====== Data records
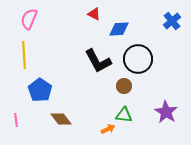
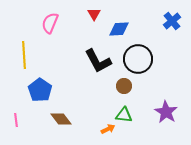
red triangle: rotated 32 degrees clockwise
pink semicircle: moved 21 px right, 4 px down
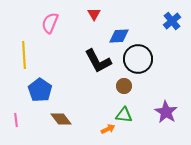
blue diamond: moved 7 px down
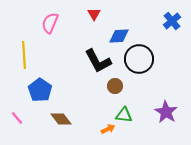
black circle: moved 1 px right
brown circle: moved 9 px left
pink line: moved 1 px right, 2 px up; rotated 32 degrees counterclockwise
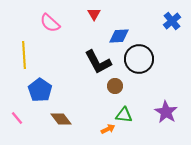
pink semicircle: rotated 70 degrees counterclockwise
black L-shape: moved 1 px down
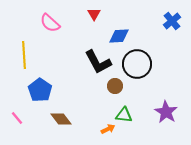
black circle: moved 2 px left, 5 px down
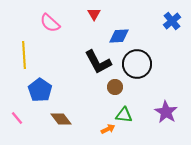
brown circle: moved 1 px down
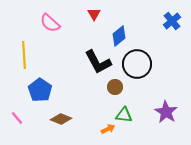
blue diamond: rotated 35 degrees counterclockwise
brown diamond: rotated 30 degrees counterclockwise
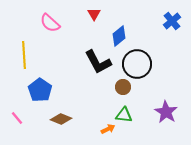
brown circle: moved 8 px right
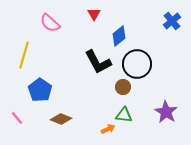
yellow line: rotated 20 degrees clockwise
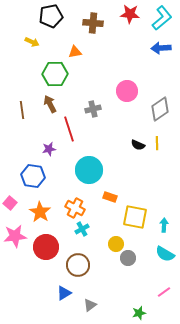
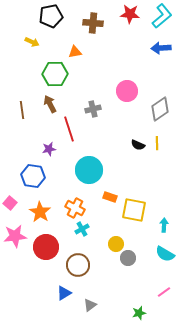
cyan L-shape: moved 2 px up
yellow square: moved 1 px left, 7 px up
============
====== Data records
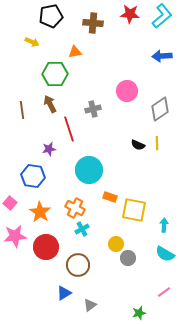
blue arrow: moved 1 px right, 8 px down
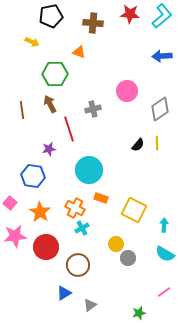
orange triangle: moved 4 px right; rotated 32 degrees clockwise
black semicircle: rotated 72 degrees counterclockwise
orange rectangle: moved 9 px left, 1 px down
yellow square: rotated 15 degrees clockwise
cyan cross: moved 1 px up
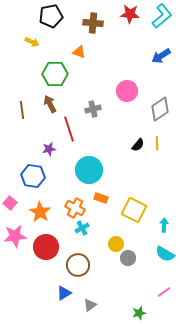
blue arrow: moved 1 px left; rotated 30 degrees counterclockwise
============
====== Data records
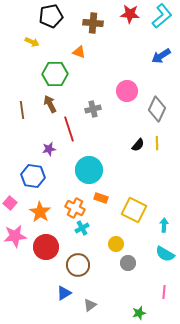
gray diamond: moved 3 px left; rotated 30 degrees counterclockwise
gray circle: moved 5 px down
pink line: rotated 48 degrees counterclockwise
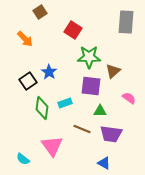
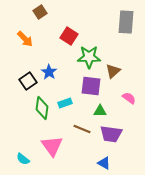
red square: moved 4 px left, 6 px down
============
Task objective: Can you repeat the records above word for word, starting at the line that contains "brown circle: moved 8 px right" and ending at the line that contains "yellow line: rotated 20 degrees clockwise", both included, with the pictures left out?

Solved exercise:
brown circle: moved 8 px right
yellow line: rotated 20 degrees clockwise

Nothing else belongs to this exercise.